Material for this task below:
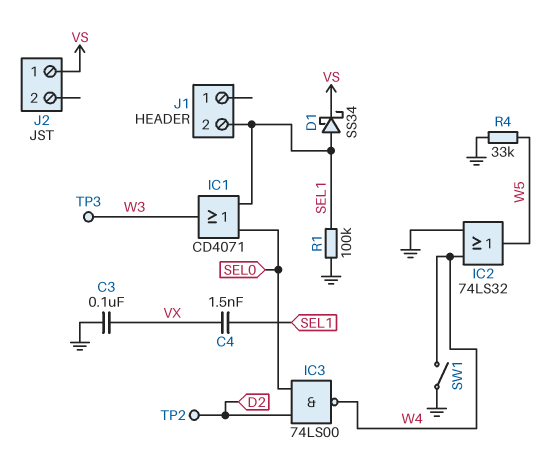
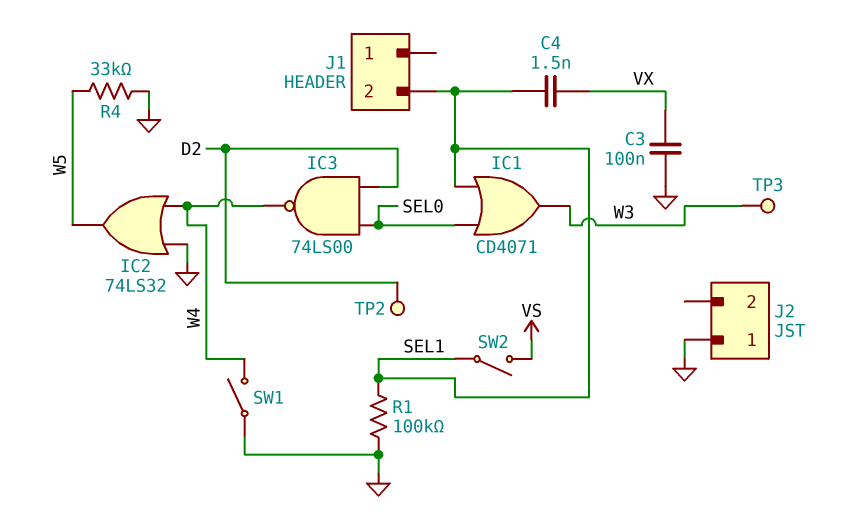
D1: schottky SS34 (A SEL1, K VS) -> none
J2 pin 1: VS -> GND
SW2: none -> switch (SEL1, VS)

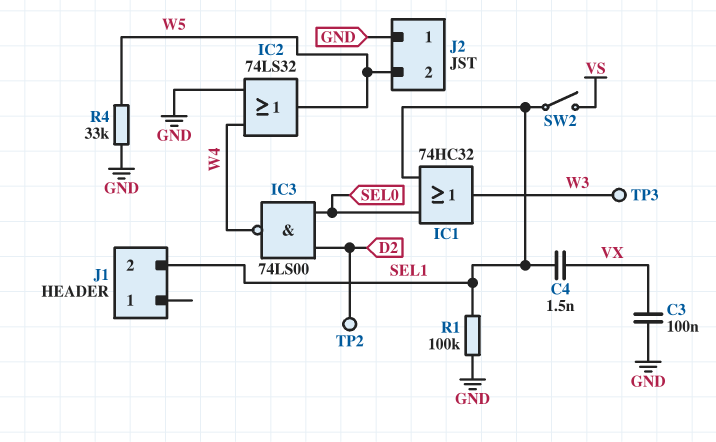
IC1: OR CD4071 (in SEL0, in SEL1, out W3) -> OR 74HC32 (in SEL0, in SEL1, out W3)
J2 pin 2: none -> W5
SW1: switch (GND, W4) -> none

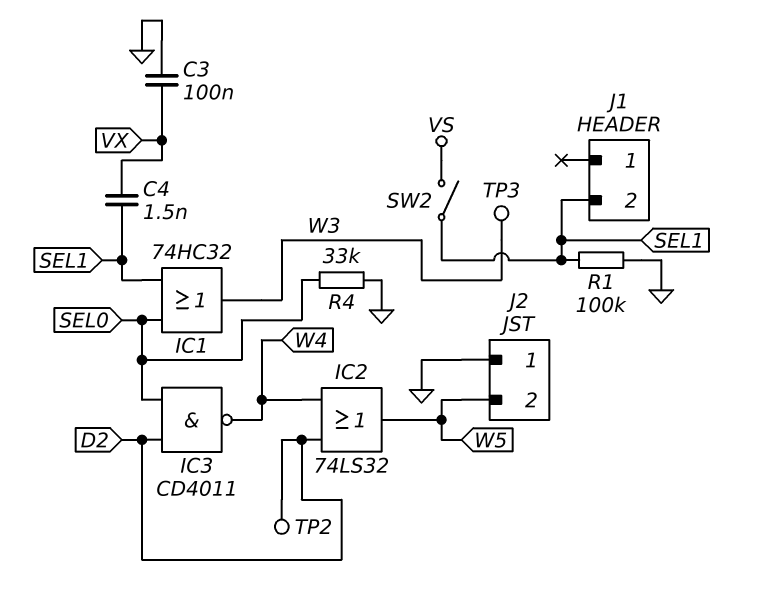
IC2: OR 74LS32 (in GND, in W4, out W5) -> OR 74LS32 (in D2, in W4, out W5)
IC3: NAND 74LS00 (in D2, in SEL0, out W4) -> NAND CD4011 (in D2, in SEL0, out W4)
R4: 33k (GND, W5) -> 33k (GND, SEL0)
End of Material for this task.
Material for this task below:
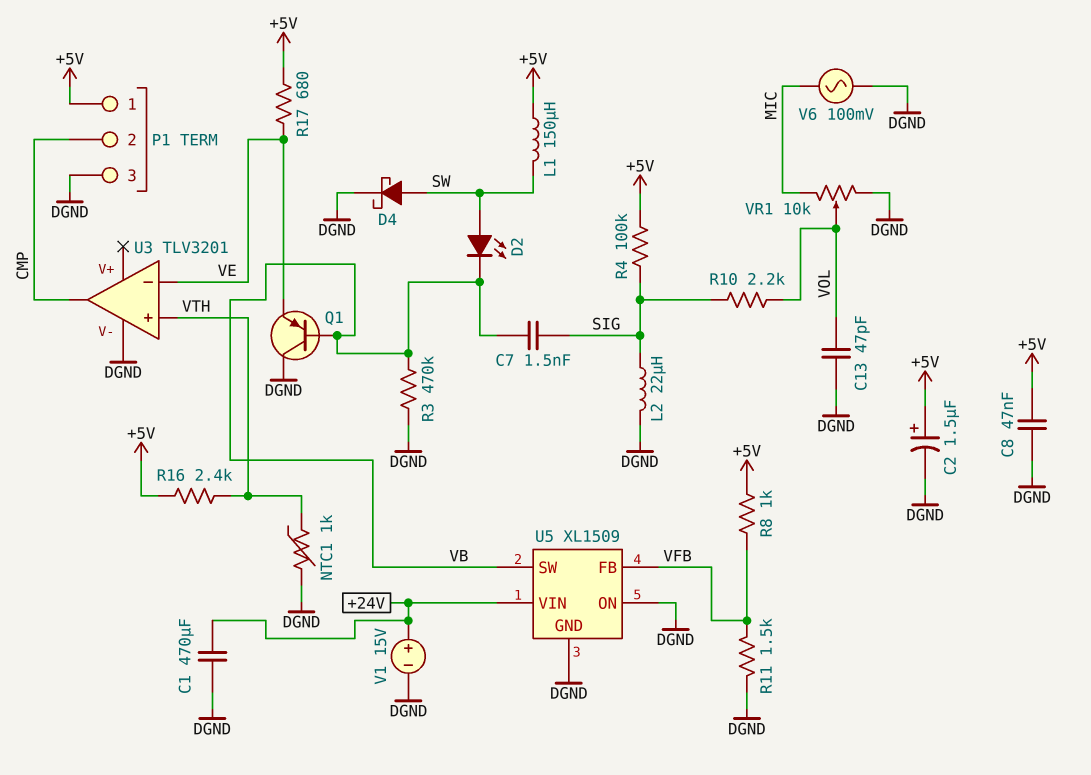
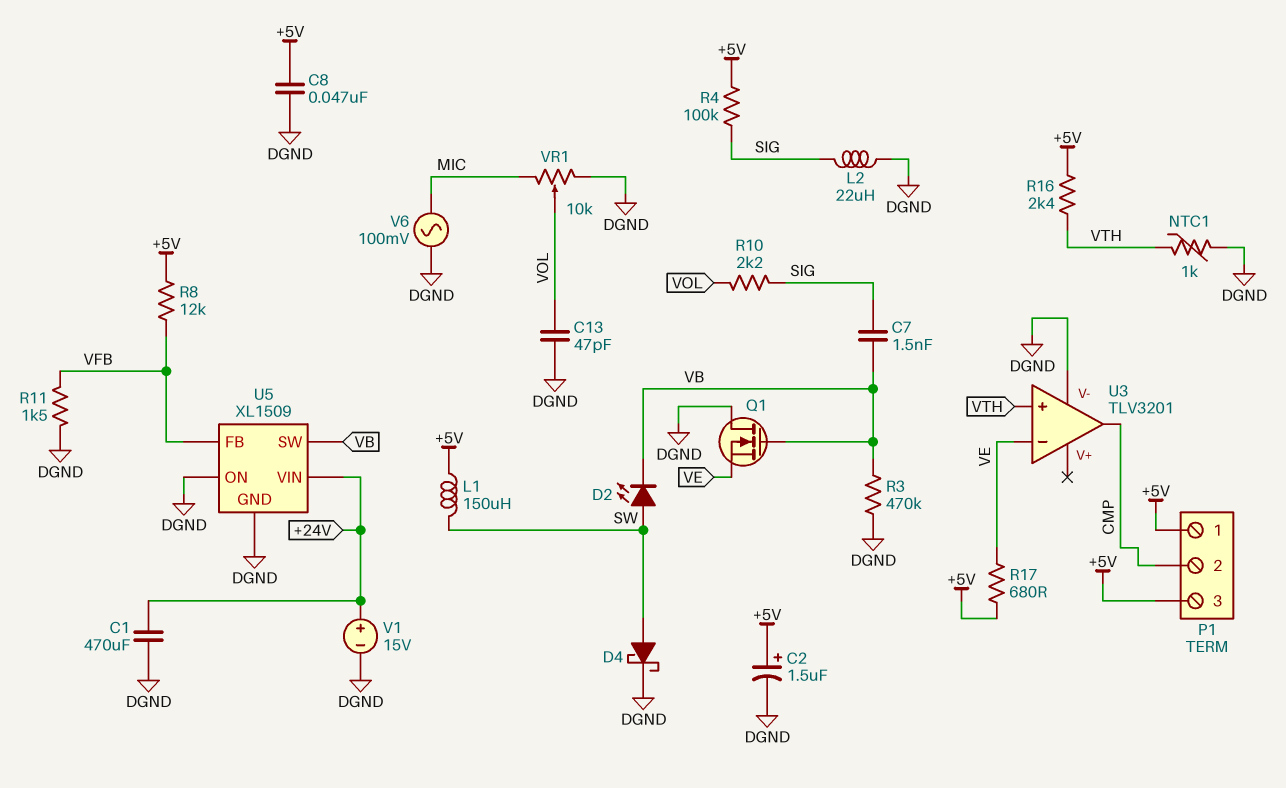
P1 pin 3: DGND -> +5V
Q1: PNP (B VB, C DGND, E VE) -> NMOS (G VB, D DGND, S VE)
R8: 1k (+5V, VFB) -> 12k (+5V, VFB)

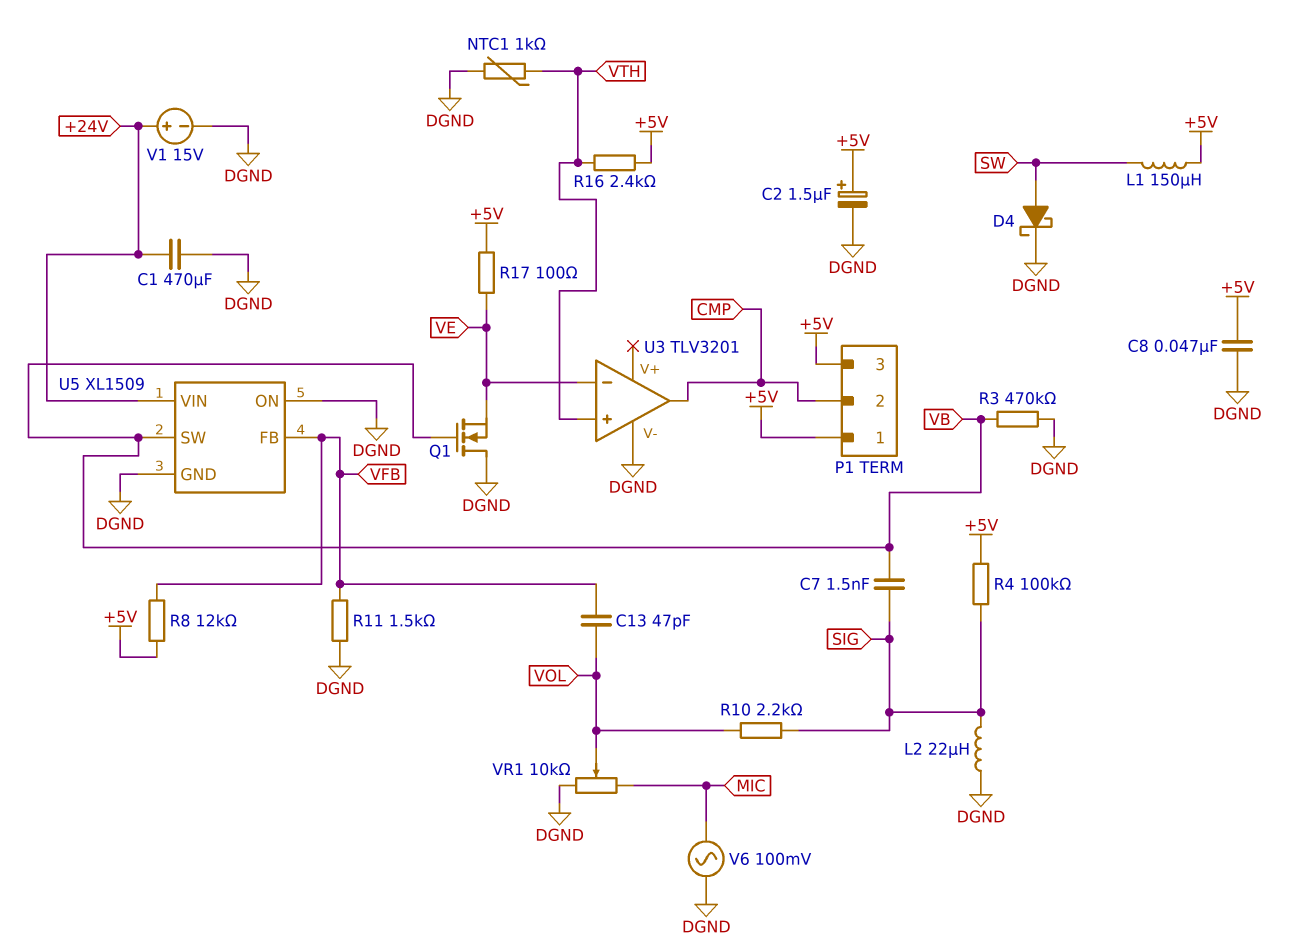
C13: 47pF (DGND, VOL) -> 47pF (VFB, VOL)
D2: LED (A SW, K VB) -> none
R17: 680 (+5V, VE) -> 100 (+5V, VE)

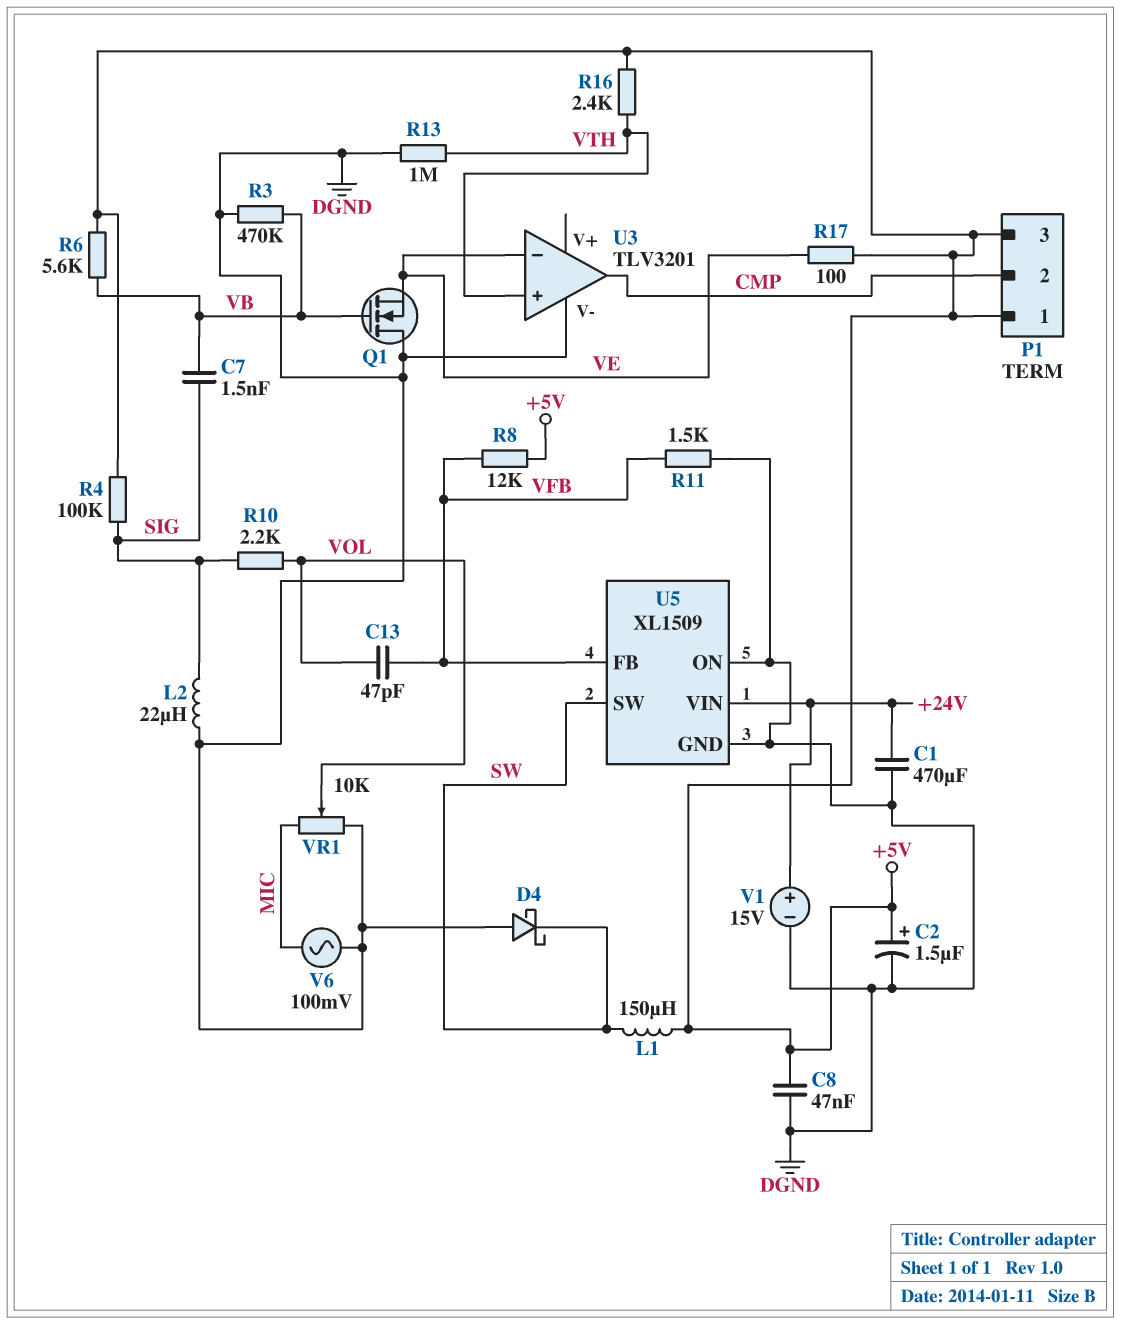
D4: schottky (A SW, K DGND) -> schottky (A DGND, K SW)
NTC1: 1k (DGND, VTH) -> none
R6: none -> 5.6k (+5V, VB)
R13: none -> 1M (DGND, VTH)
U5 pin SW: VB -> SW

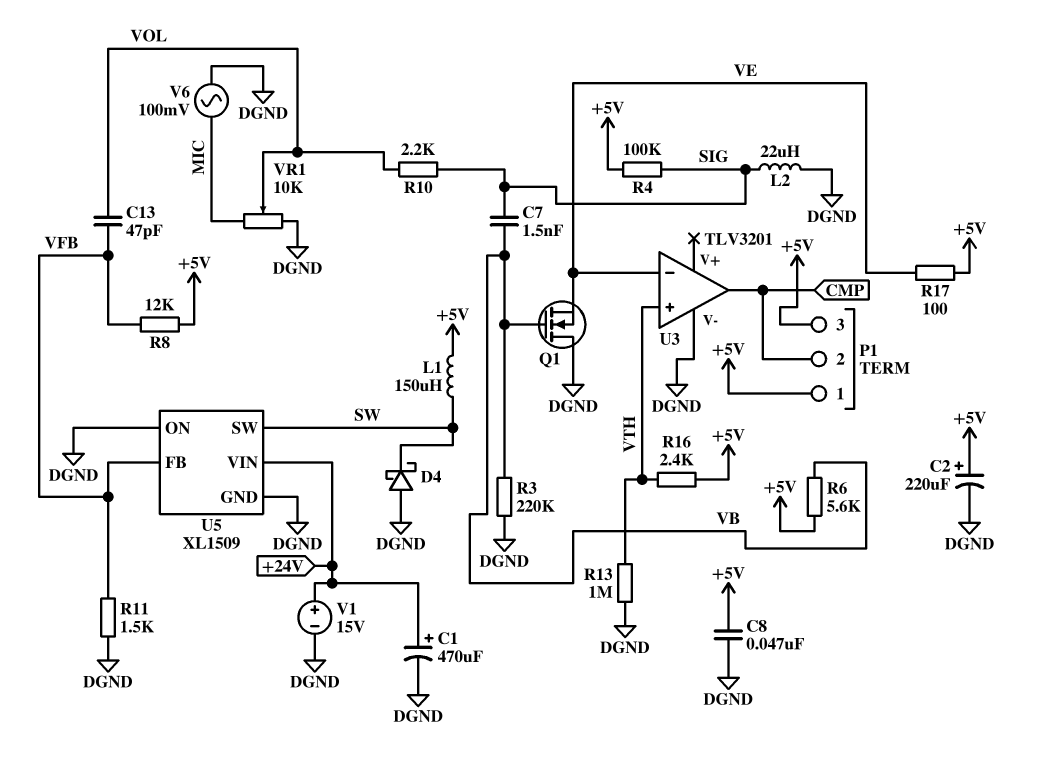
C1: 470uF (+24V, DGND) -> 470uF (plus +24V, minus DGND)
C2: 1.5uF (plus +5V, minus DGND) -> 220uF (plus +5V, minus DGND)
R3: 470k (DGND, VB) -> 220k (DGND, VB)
End of Material for this task.
Assignment:
After locating the line containing "D4: schottky (A" in the entries above, return it and every line after it exactly, ending at the line containing "R3: 470k (DGND, VB) -> 220k (DGND, VB)", without pictures.

Solution for this problem:
D4: schottky (A SW, K DGND) -> schottky (A DGND, K SW)
NTC1: 1k (DGND, VTH) -> none
R6: none -> 5.6k (+5V, VB)
R13: none -> 1M (DGND, VTH)
U5 pin SW: VB -> SW

C1: 470uF (+24V, DGND) -> 470uF (plus +24V, minus DGND)
C2: 1.5uF (plus +5V, minus DGND) -> 220uF (plus +5V, minus DGND)
R3: 470k (DGND, VB) -> 220k (DGND, VB)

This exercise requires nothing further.